#### Exercise input ####
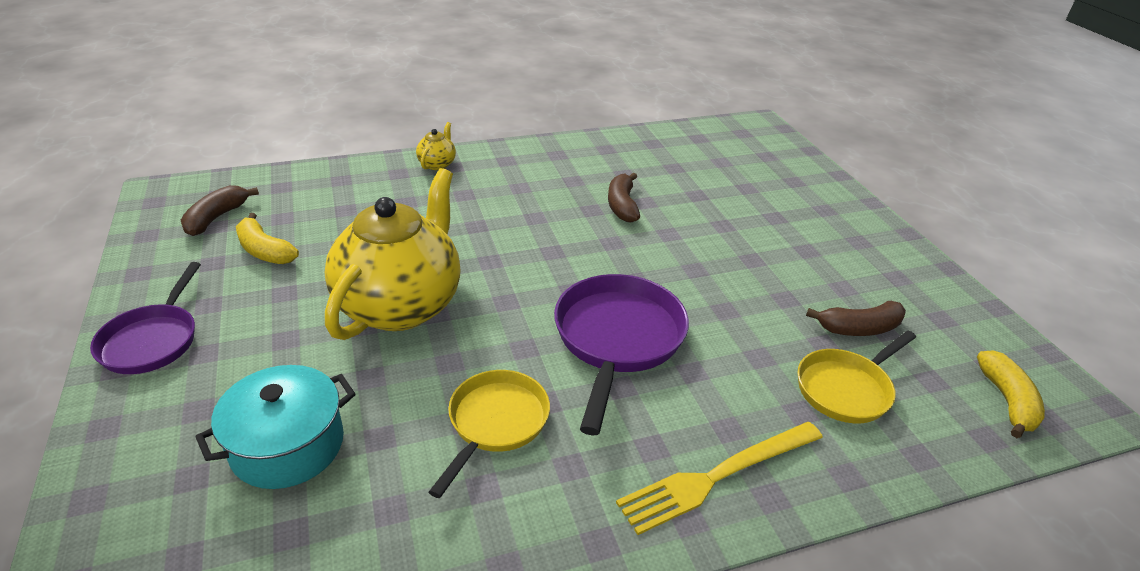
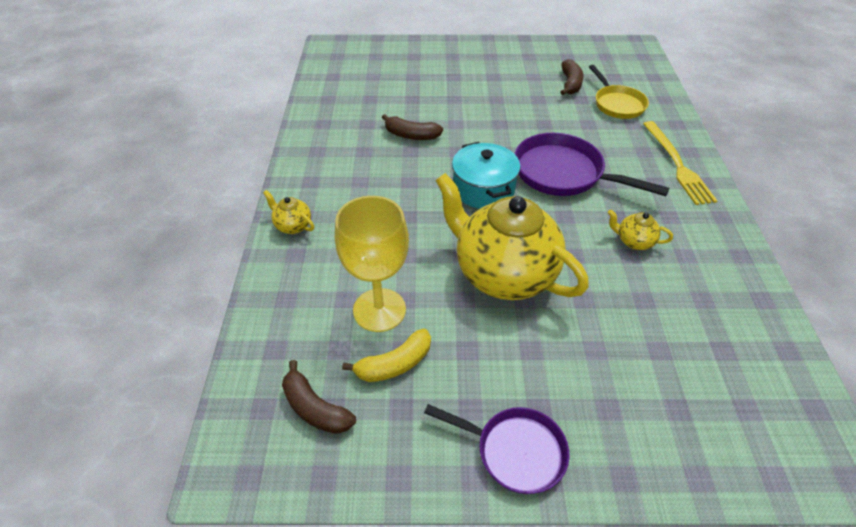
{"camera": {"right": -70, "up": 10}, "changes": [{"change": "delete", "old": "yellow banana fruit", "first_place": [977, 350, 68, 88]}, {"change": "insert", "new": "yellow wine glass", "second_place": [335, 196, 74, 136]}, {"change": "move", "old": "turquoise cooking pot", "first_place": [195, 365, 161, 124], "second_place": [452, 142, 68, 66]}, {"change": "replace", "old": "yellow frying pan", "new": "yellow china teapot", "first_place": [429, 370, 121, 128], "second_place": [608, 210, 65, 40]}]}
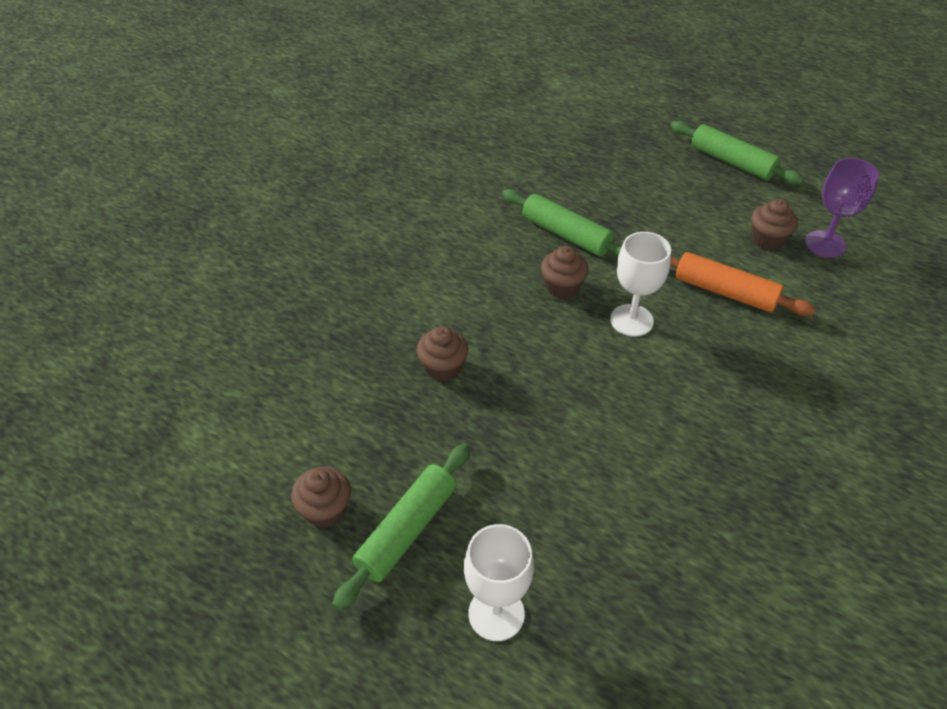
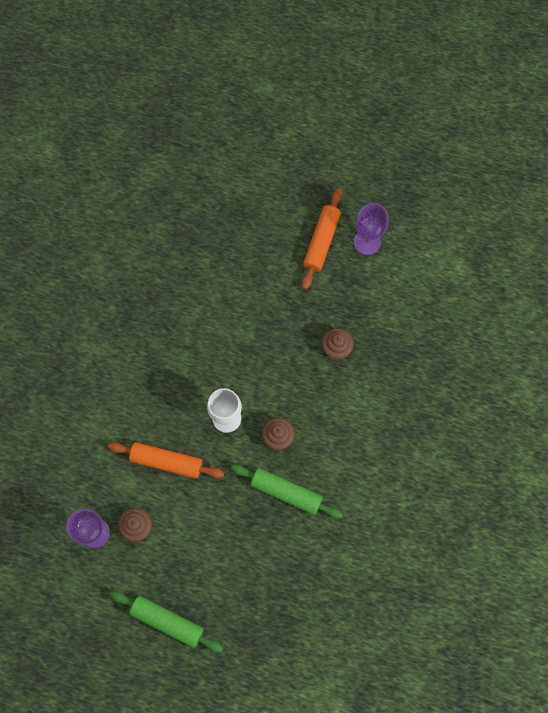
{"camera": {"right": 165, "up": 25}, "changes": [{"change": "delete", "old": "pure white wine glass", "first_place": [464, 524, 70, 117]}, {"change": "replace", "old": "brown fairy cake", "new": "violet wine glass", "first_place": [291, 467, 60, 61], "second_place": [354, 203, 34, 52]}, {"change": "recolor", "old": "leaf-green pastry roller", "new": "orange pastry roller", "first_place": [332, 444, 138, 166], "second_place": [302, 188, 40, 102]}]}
####
#### Exercise input ####
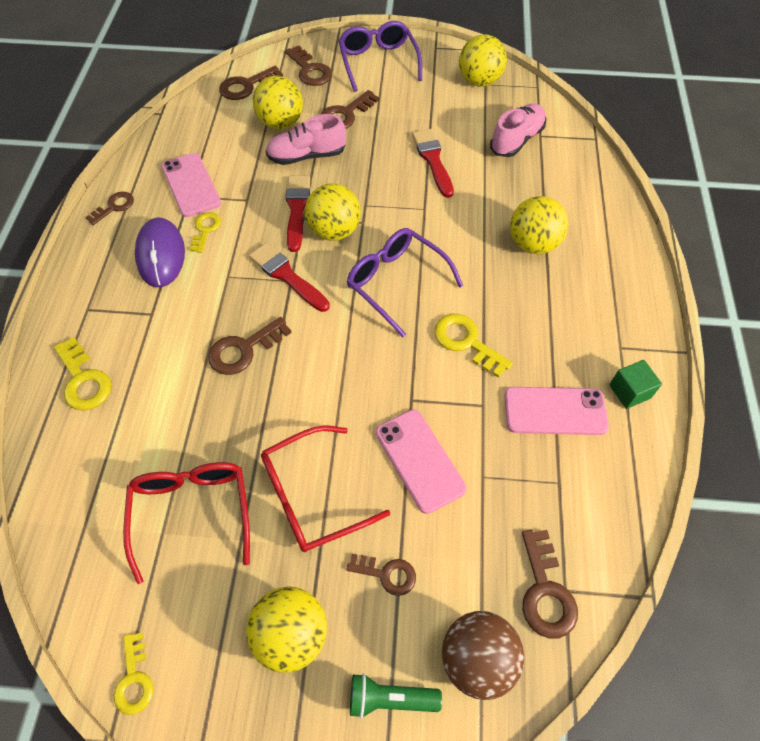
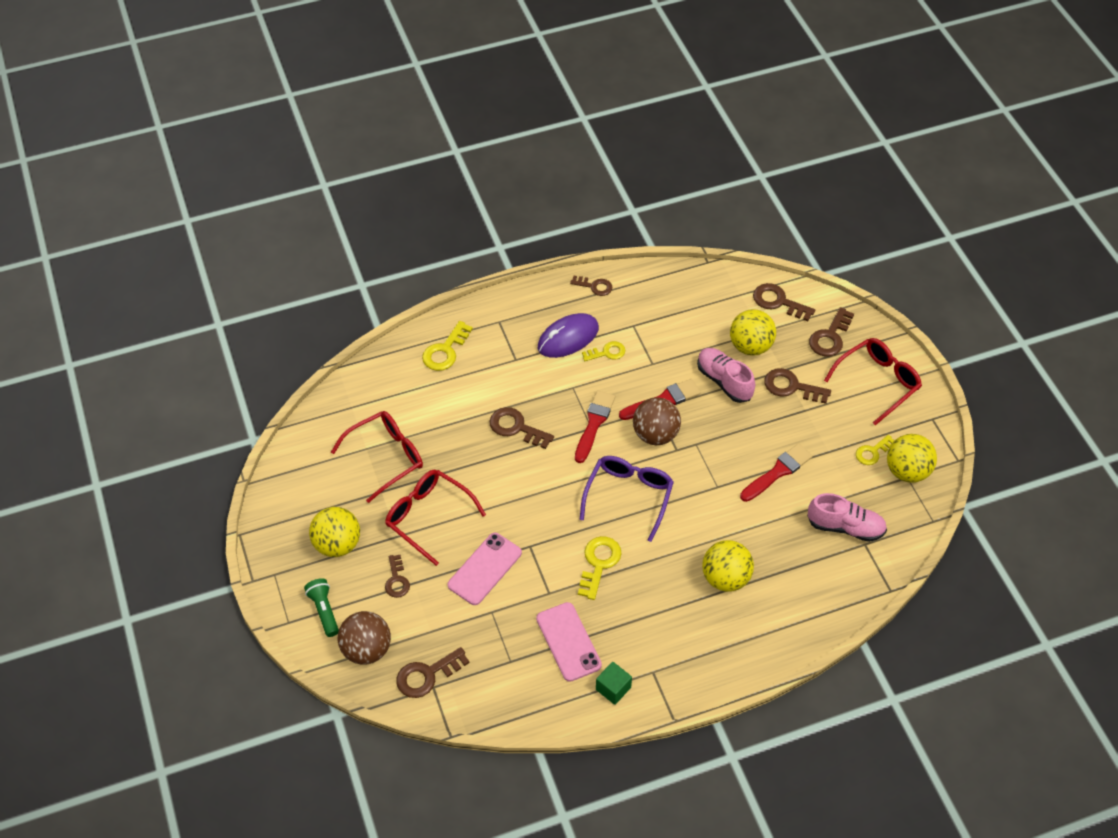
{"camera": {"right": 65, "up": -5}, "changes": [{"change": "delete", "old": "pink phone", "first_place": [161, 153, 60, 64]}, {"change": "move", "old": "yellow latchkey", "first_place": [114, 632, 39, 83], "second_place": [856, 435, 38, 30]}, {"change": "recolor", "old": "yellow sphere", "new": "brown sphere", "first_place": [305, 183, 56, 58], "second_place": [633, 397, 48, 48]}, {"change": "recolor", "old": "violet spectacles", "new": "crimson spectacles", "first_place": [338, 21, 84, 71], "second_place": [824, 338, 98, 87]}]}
####
» Exercise prompt: Tally up the lines of the listing containing the word "move". Give only the total.

» Solution to this exercise: 2